- [Exercise goal] Set down every line of the data, unchanged and complete.

- [Provided data]
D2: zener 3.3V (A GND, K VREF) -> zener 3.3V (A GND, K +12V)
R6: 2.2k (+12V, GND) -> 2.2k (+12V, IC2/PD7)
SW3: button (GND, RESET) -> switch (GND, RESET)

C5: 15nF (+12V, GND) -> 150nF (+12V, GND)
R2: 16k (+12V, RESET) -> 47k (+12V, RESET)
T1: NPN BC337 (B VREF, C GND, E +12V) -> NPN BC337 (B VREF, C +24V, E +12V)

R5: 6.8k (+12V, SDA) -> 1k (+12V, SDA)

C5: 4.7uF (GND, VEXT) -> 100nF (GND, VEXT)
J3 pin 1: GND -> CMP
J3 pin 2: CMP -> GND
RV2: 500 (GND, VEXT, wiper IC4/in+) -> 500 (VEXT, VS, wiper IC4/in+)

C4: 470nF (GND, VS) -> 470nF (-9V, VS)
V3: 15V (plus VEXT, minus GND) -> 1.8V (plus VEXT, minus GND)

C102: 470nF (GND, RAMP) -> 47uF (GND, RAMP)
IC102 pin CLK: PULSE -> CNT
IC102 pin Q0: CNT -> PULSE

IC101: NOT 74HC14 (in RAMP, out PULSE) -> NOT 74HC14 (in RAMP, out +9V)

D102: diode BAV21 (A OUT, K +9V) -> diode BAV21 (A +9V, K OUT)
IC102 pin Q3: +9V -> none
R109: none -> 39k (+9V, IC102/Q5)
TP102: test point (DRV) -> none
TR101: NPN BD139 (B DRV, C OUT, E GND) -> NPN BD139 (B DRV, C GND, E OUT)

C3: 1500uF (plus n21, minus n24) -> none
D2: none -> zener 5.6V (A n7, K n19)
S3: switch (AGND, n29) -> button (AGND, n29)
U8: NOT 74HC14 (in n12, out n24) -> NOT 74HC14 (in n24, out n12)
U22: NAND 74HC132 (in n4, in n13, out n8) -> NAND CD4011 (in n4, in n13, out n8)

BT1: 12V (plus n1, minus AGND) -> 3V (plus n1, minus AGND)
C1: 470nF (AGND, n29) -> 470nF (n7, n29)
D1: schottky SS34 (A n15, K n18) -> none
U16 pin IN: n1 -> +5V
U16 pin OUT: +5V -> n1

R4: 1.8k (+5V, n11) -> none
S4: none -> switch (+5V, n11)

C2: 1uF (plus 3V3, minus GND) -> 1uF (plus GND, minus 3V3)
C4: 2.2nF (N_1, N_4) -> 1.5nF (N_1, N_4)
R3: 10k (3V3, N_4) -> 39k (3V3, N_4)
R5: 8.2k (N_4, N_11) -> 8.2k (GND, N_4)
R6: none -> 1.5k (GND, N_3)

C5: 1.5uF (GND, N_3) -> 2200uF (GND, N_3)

- [Written solution]
D2: zener 3.3V (A GND, K VREF) -> zener 3.3V (A GND, K +12V)
R6: 2.2k (+12V, GND) -> 2.2k (+12V, IC2/PD7)
SW3: button (GND, RESET) -> switch (GND, RESET)

C5: 15nF (+12V, GND) -> 150nF (+12V, GND)
R2: 16k (+12V, RESET) -> 47k (+12V, RESET)
T1: NPN BC337 (B VREF, C GND, E +12V) -> NPN BC337 (B VREF, C +24V, E +12V)

R5: 6.8k (+12V, SDA) -> 1k (+12V, SDA)

C5: 4.7uF (GND, VEXT) -> 100nF (GND, VEXT)
J3 pin 1: GND -> CMP
J3 pin 2: CMP -> GND
RV2: 500 (GND, VEXT, wiper IC4/in+) -> 500 (VEXT, VS, wiper IC4/in+)

C4: 470nF (GND, VS) -> 470nF (-9V, VS)
V3: 15V (plus VEXT, minus GND) -> 1.8V (plus VEXT, minus GND)

C102: 470nF (GND, RAMP) -> 47uF (GND, RAMP)
IC102 pin CLK: PULSE -> CNT
IC102 pin Q0: CNT -> PULSE

IC101: NOT 74HC14 (in RAMP, out PULSE) -> NOT 74HC14 (in RAMP, out +9V)

D102: diode BAV21 (A OUT, K +9V) -> diode BAV21 (A +9V, K OUT)
IC102 pin Q3: +9V -> none
R109: none -> 39k (+9V, IC102/Q5)
TP102: test point (DRV) -> none
TR101: NPN BD139 (B DRV, C OUT, E GND) -> NPN BD139 (B DRV, C GND, E OUT)

C3: 1500uF (plus n21, minus n24) -> none
D2: none -> zener 5.6V (A n7, K n19)
S3: switch (AGND, n29) -> button (AGND, n29)
U8: NOT 74HC14 (in n12, out n24) -> NOT 74HC14 (in n24, out n12)
U22: NAND 74HC132 (in n4, in n13, out n8) -> NAND CD4011 (in n4, in n13, out n8)

BT1: 12V (plus n1, minus AGND) -> 3V (plus n1, minus AGND)
C1: 470nF (AGND, n29) -> 470nF (n7, n29)
D1: schottky SS34 (A n15, K n18) -> none
U16 pin IN: n1 -> +5V
U16 pin OUT: +5V -> n1

R4: 1.8k (+5V, n11) -> none
S4: none -> switch (+5V, n11)

C2: 1uF (plus 3V3, minus GND) -> 1uF (plus GND, minus 3V3)
C4: 2.2nF (N_1, N_4) -> 1.5nF (N_1, N_4)
R3: 10k (3V3, N_4) -> 39k (3V3, N_4)
R5: 8.2k (N_4, N_11) -> 8.2k (GND, N_4)
R6: none -> 1.5k (GND, N_3)

C5: 1.5uF (GND, N_3) -> 2200uF (GND, N_3)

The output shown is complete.